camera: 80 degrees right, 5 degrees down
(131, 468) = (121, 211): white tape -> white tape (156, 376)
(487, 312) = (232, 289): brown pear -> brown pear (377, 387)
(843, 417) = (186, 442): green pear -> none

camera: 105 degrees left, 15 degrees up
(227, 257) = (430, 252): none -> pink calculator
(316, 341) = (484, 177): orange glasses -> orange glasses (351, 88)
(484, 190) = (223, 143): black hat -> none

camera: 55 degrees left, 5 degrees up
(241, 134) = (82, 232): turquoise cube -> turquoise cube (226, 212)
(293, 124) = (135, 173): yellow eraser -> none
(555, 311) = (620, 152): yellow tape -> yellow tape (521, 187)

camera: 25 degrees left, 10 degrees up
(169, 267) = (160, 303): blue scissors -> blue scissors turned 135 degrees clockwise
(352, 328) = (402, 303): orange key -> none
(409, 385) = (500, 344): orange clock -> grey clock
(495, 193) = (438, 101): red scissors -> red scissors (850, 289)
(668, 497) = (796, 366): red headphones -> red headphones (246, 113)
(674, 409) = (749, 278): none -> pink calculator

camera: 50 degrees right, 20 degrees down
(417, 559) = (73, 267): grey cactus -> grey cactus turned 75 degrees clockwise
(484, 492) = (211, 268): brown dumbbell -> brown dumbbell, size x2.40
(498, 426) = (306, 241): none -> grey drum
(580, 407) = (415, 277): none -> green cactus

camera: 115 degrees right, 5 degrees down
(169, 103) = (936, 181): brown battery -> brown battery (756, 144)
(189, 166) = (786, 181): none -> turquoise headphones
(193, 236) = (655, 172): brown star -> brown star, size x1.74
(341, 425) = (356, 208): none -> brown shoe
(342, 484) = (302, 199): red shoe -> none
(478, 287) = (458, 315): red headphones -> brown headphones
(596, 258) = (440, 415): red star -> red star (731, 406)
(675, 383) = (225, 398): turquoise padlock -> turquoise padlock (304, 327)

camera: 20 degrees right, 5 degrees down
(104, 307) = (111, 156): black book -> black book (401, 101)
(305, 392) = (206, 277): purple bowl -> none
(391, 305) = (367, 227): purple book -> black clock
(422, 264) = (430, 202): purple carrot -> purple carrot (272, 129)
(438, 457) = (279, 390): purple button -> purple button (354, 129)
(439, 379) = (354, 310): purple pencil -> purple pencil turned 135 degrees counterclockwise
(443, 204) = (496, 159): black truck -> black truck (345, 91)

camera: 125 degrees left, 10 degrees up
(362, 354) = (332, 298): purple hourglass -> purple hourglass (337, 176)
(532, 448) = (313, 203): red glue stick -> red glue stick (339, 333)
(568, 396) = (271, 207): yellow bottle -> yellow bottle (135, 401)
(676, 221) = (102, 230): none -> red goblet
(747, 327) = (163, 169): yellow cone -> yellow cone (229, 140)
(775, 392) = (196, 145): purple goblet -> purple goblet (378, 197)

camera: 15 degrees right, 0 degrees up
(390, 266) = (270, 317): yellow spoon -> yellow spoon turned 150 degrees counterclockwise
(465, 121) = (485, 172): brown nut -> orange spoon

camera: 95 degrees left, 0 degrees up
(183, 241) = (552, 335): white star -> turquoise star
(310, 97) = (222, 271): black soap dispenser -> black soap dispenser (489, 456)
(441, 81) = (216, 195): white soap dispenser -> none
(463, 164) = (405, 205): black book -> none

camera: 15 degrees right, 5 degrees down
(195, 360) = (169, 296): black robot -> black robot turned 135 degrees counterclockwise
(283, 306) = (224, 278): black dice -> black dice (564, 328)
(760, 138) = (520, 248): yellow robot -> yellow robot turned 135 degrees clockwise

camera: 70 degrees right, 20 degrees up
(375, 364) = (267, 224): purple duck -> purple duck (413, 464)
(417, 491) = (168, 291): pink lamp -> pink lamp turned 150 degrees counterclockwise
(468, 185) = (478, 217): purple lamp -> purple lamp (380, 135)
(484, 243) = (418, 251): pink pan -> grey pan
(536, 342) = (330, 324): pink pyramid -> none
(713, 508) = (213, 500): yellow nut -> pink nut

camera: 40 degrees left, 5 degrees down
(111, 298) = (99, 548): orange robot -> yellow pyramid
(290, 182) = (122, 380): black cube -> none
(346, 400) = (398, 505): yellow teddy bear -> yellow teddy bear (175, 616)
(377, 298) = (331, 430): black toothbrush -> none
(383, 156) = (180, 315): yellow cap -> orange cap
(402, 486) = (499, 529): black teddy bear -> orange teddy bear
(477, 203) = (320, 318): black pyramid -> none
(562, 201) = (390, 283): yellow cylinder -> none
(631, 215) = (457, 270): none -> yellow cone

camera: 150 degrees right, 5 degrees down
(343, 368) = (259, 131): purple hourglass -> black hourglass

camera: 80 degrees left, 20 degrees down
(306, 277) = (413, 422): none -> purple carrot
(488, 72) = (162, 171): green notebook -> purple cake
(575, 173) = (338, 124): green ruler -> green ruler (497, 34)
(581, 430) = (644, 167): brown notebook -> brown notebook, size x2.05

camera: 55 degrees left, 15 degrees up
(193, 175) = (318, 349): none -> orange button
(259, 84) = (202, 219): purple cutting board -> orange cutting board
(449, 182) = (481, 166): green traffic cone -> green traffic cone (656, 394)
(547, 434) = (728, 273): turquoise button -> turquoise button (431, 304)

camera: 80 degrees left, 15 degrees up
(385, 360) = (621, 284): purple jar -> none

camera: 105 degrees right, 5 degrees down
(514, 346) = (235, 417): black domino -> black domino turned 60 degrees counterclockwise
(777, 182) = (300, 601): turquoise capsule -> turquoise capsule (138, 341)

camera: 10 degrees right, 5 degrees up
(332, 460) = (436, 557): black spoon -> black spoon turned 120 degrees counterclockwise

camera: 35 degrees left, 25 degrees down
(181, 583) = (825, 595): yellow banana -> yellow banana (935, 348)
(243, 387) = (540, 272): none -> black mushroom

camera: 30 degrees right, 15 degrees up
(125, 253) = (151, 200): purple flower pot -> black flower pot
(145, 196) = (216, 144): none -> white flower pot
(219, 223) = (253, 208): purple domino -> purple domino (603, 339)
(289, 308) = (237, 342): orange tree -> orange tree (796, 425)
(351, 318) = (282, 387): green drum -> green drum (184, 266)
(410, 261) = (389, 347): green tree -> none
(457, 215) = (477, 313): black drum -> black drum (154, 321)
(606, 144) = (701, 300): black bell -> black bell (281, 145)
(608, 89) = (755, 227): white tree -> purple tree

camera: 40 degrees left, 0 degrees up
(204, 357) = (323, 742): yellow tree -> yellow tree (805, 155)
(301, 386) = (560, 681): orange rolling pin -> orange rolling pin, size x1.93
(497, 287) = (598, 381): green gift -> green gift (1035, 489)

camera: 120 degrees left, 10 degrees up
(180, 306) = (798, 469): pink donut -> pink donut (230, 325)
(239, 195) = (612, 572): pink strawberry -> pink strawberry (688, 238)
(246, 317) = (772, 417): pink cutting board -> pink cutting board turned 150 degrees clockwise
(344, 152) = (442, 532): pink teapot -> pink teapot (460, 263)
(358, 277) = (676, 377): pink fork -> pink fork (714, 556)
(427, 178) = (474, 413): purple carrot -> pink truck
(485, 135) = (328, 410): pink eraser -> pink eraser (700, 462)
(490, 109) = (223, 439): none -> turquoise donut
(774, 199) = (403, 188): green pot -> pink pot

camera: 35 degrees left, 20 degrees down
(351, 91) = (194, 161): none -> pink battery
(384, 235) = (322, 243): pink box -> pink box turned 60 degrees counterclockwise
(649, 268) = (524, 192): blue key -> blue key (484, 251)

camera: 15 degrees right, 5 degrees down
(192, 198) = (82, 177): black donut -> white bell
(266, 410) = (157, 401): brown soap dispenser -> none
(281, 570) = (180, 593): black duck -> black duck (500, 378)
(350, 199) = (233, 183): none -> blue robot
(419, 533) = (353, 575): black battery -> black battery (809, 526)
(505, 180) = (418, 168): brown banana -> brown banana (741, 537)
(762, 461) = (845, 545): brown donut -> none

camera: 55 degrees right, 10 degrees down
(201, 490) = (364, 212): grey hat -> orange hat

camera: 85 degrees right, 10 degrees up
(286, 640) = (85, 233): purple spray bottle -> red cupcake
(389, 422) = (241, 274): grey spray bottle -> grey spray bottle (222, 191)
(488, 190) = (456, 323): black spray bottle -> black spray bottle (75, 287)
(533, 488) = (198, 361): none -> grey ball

***

TASK ITEM:
For this exercise, copy every line of the data that holds "turquoise".

SOLUTION:
(241, 134) = (82, 232): turquoise cube -> turquoise cube (226, 212)
(189, 166) = (786, 181): none -> turquoise headphones
(675, 383) = (225, 398): turquoise padlock -> turquoise padlock (304, 327)
(183, 241) = (552, 335): white star -> turquoise star
(547, 434) = (728, 273): turquoise button -> turquoise button (431, 304)
(777, 182) = (300, 601): turquoise capsule -> turquoise capsule (138, 341)
(490, 109) = (223, 439): none -> turquoise donut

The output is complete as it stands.